About this exercise - All records below must be written out exactly, with the pictures excluded.

• • • • •

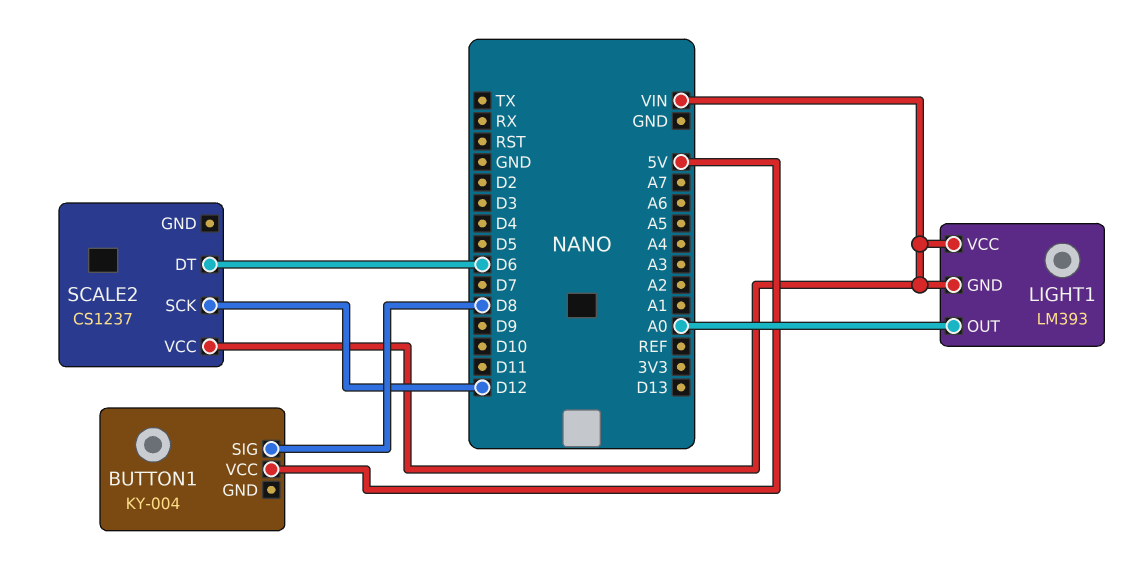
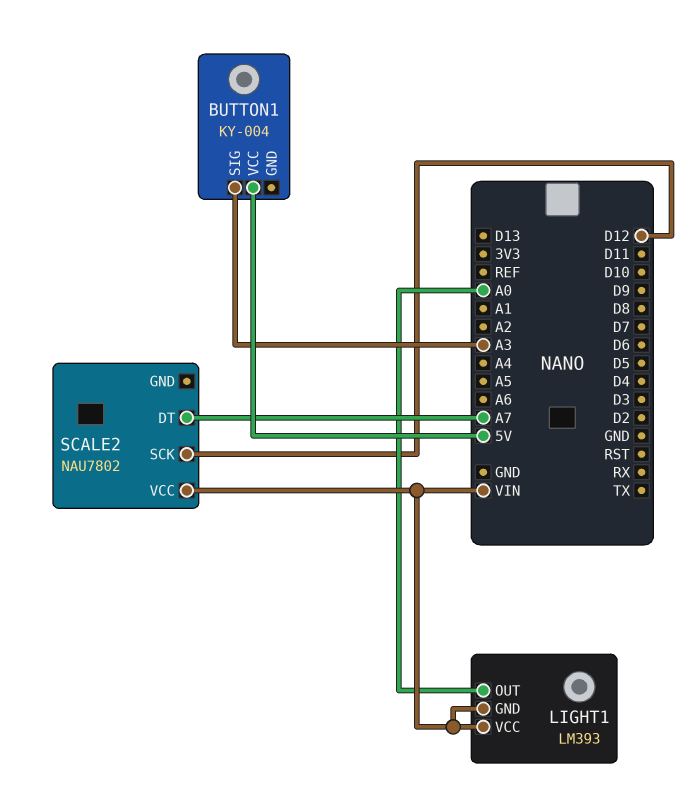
BUTTON1 pin SIG: D8 -> A3
SCALE2: CS1237 -> NAU7802
SCALE2 pin DT: D6 -> A7

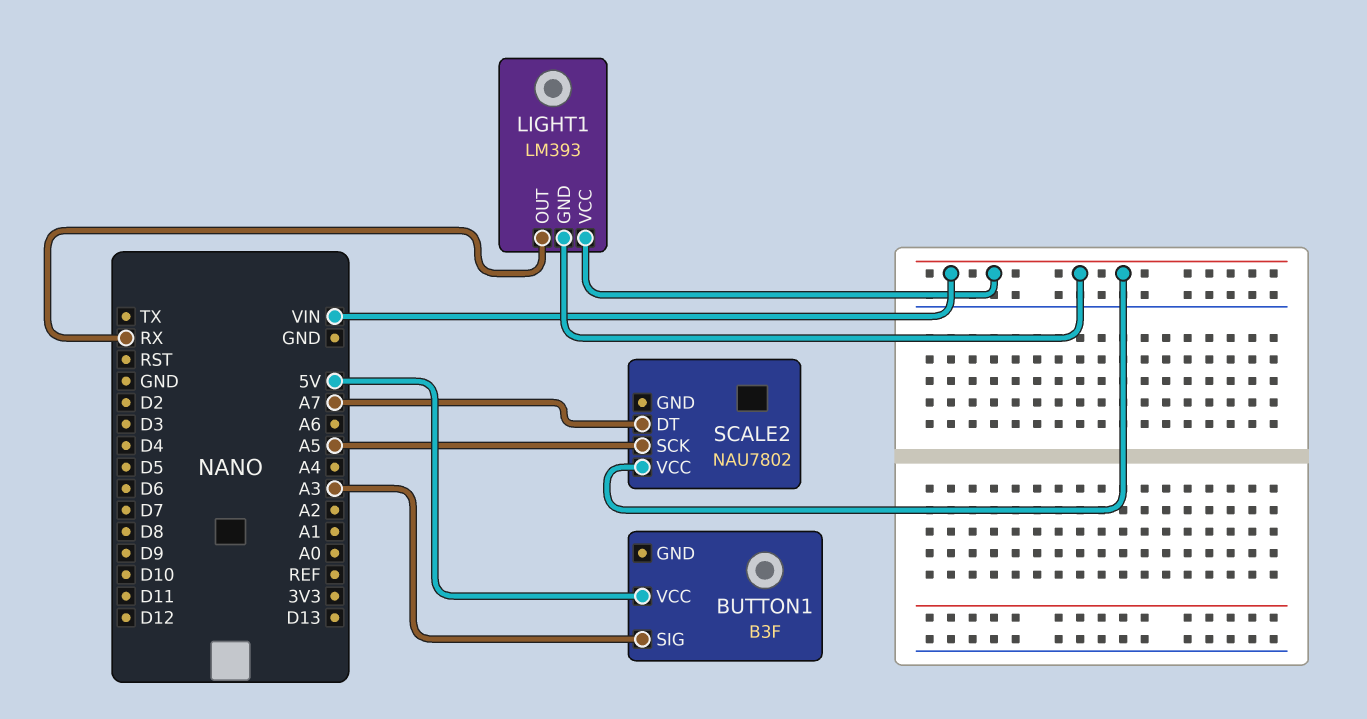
BUTTON1: KY-004 -> B3F
LIGHT1 pin OUT: A0 -> RX
SCALE2 pin SCK: D12 -> A5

• • • • •

Solution for this exercise -
BUTTON1 pin SIG: D8 -> A3
SCALE2: CS1237 -> NAU7802
SCALE2 pin DT: D6 -> A7

BUTTON1: KY-004 -> B3F
LIGHT1 pin OUT: A0 -> RX
SCALE2 pin SCK: D12 -> A5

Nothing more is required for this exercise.